■ **GIVEN INSTRUCTION**
Put each line of the material below into a Markdown table with two columns, Row and Line. Number the rows in order and skip any blank lines.

■ **EXERCISE INPUTS**

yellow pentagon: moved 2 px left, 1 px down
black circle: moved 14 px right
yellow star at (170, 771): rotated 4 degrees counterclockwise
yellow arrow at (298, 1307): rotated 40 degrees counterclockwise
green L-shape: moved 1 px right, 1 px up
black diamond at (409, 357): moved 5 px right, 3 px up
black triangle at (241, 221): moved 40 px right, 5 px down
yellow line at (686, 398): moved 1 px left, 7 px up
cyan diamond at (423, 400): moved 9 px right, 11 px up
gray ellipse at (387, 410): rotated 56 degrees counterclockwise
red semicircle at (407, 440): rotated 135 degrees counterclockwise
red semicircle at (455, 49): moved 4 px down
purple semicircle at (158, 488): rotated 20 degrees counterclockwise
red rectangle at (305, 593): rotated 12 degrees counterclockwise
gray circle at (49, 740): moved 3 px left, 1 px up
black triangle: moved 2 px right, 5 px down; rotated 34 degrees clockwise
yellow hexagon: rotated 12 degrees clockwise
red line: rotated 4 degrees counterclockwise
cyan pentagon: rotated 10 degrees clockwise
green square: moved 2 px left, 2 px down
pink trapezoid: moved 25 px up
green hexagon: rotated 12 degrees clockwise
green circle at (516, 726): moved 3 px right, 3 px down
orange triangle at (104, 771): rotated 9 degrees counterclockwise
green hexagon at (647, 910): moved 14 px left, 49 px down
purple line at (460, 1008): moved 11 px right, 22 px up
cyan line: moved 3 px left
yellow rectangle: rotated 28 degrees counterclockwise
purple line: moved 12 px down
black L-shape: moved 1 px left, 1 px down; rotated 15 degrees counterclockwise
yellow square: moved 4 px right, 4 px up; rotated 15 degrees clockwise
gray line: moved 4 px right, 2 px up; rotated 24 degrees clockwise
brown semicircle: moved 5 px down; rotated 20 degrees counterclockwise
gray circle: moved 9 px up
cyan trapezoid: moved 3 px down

■ **EXERCISE ANSWER**
| Row | Line |
|---|---|
| 1 | yellow pentagon: moved 2 px left, 1 px down |
| 2 | black circle: moved 14 px right |
| 3 | yellow star at (170, 771): rotated 4 degrees counterclockwise |
| 4 | yellow arrow at (298, 1307): rotated 40 degrees counterclockwise |
| 5 | green L-shape: moved 1 px right, 1 px up |
| 6 | black diamond at (409, 357): moved 5 px right, 3 px up |
| 7 | black triangle at (241, 221): moved 40 px right, 5 px down |
| 8 | yellow line at (686, 398): moved 1 px left, 7 px up |
| 9 | cyan diamond at (423, 400): moved 9 px right, 11 px up |
| 10 | gray ellipse at (387, 410): rotated 56 degrees counterclockwise |
| 11 | red semicircle at (407, 440): rotated 135 degrees counterclockwise |
| 12 | red semicircle at (455, 49): moved 4 px down |
| 13 | purple semicircle at (158, 488): rotated 20 degrees counterclockwise |
| 14 | red rectangle at (305, 593): rotated 12 degrees counterclockwise |
| 15 | gray circle at (49, 740): moved 3 px left, 1 px up |
| 16 | black triangle: moved 2 px right, 5 px down; rotated 34 degrees clockwise |
| 17 | yellow hexagon: rotated 12 degrees clockwise |
| 18 | red line: rotated 4 degrees counterclockwise |
| 19 | cyan pentagon: rotated 10 degrees clockwise |
| 20 | green square: moved 2 px left, 2 px down |
| 21 | pink trapezoid: moved 25 px up |
| 22 | green hexagon: rotated 12 degrees clockwise |
| 23 | green circle at (516, 726): moved 3 px right, 3 px down |
| 24 | orange triangle at (104, 771): rotated 9 degrees counterclockwise |
| 25 | green hexagon at (647, 910): moved 14 px left, 49 px down |
| 26 | purple line at (460, 1008): moved 11 px right, 22 px up |
| 27 | cyan line: moved 3 px left |
| 28 | yellow rectangle: rotated 28 degrees counterclockwise |
| 29 | purple line: moved 12 px down |
| 30 | black L-shape: moved 1 px left, 1 px down; rotated 15 degrees counterclockwise |
| 31 | yellow square: moved 4 px right, 4 px up; rotated 15 degrees clockwise |
| 32 | gray line: moved 4 px right, 2 px up; rotated 24 degrees clockwise |
| 33 | brown semicircle: moved 5 px down; rotated 20 degrees counterclockwise |
| 34 | gray circle: moved 9 px up |
| 35 | cyan trapezoid: moved 3 px down |